*ABOUT THIS TASK:*
A word-for-word copy of the lines below, starting at the line with "yellow pear: 0 -> 4" and ending at the last one, is what you should give. Omit every picture.

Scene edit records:
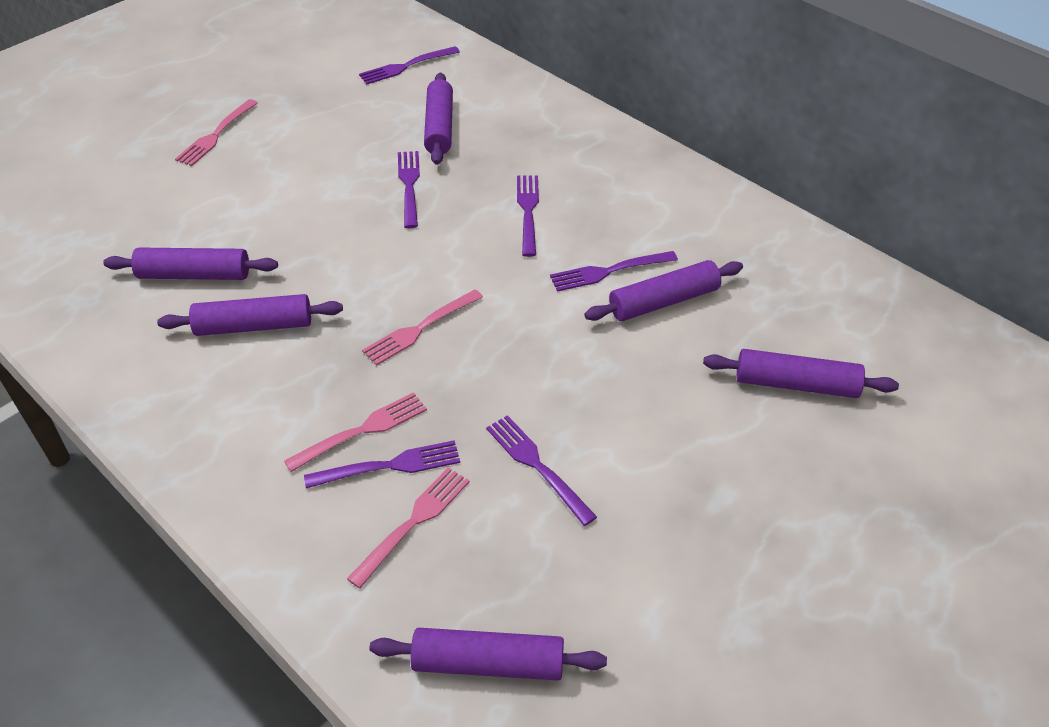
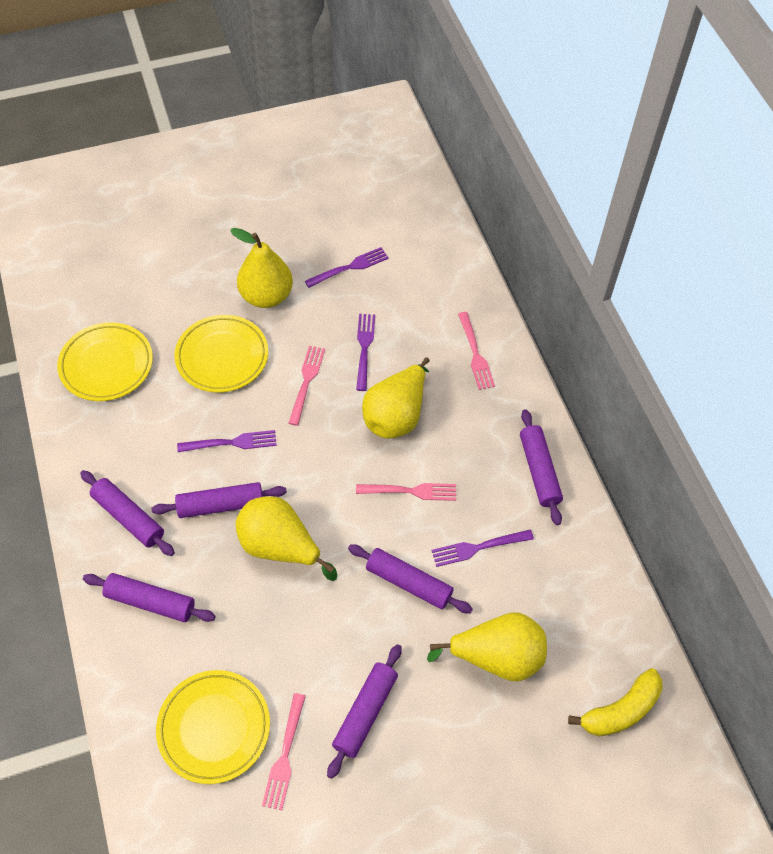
purple fork: 6 -> 4
yellow banana: 0 -> 1
yellow pear: 0 -> 4
yellow plate: 0 -> 3

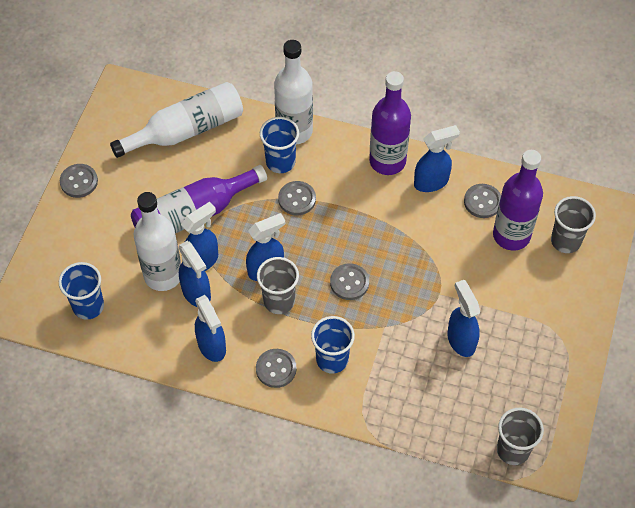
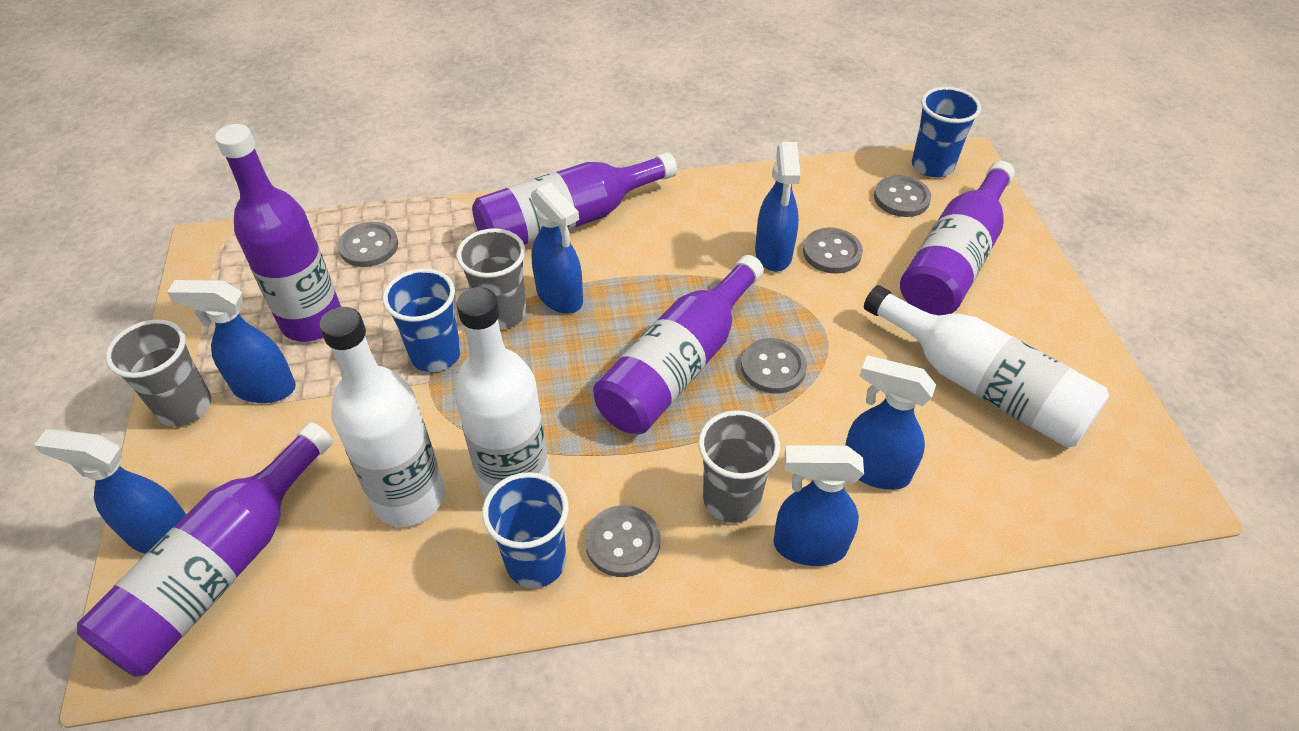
purple bottle: 3 -> 5

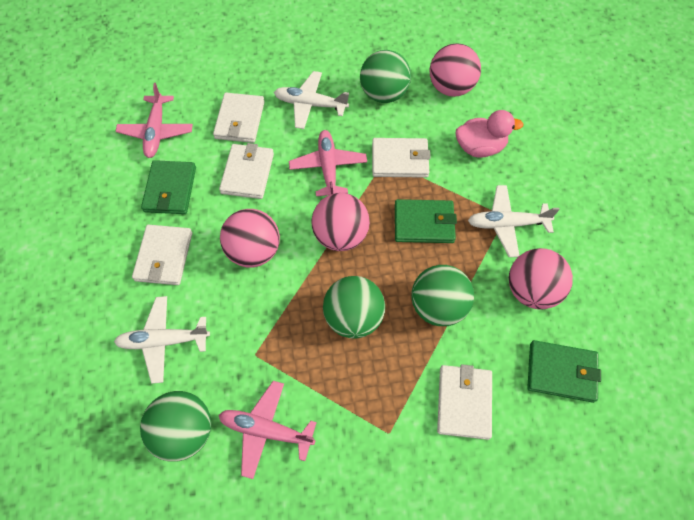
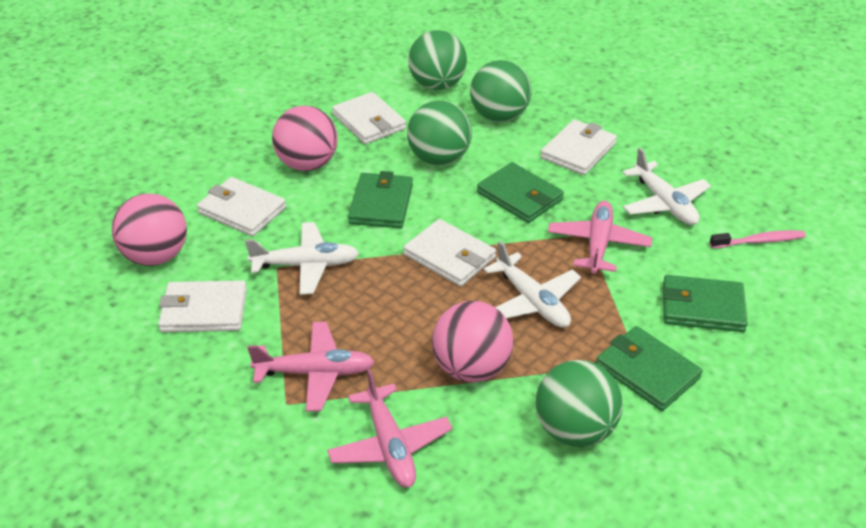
green wallet: 3 -> 4
pink ball: 4 -> 3
pink duck: 1 -> 0
pink toothbrush: 0 -> 1

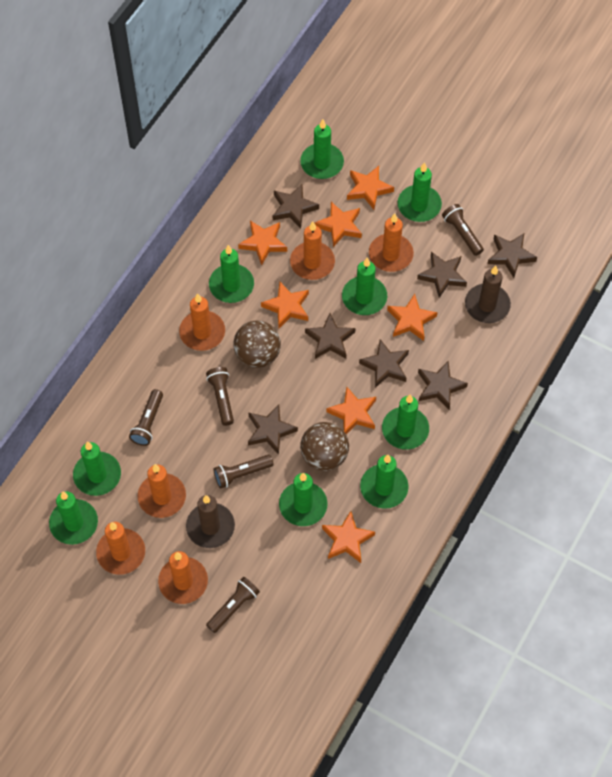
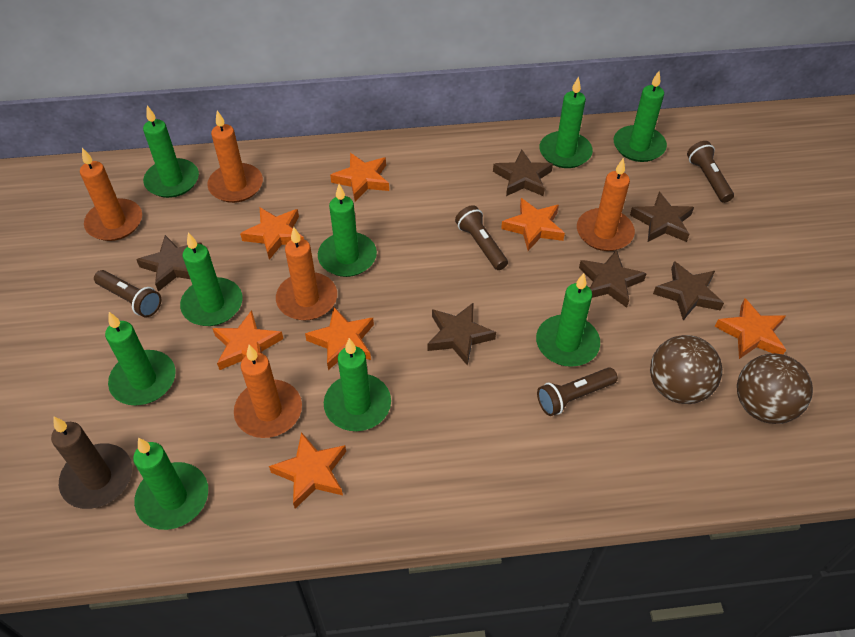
brown candle: 2 -> 1
brown flashlight: 5 -> 4
brown star: 7 -> 6
orange candle: 6 -> 5

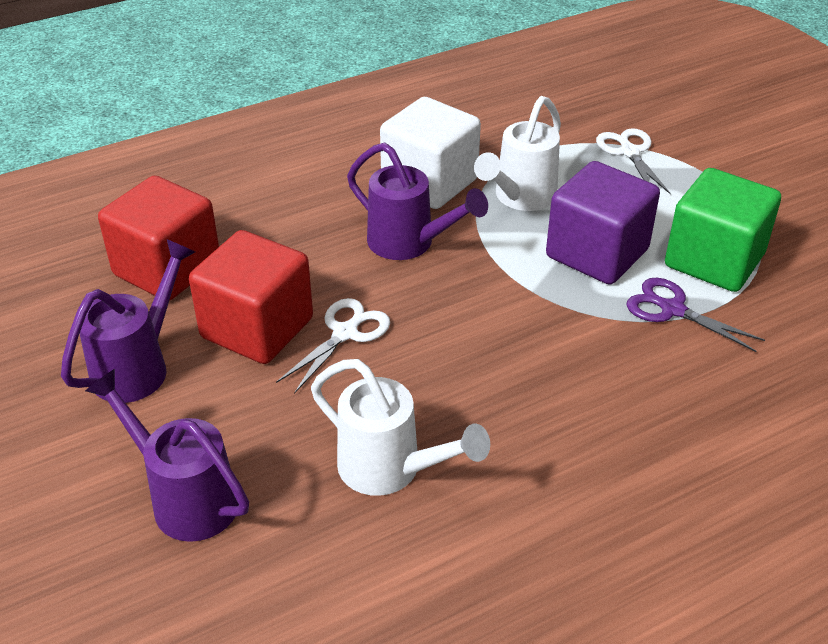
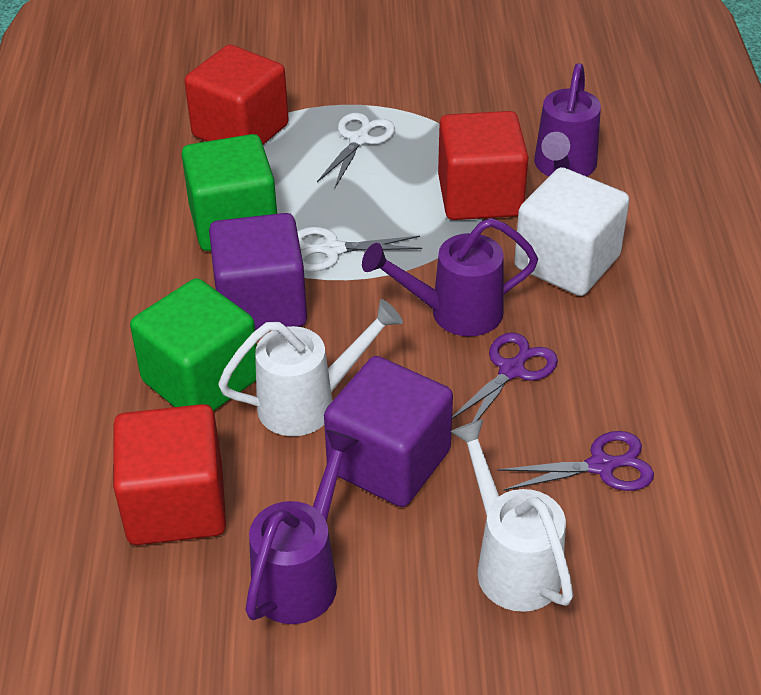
green cube: 1 -> 2
purple cube: 1 -> 2
purple scissors: 1 -> 2
red cube: 2 -> 3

*COMPLETED TASK:*
yellow pear: 0 -> 4
yellow plate: 0 -> 3

purple bottle: 3 -> 5

green wallet: 3 -> 4
pink ball: 4 -> 3
pink duck: 1 -> 0
pink toothbrush: 0 -> 1

brown candle: 2 -> 1
brown flashlight: 5 -> 4
brown star: 7 -> 6
orange candle: 6 -> 5

green cube: 1 -> 2
purple cube: 1 -> 2
purple scissors: 1 -> 2
red cube: 2 -> 3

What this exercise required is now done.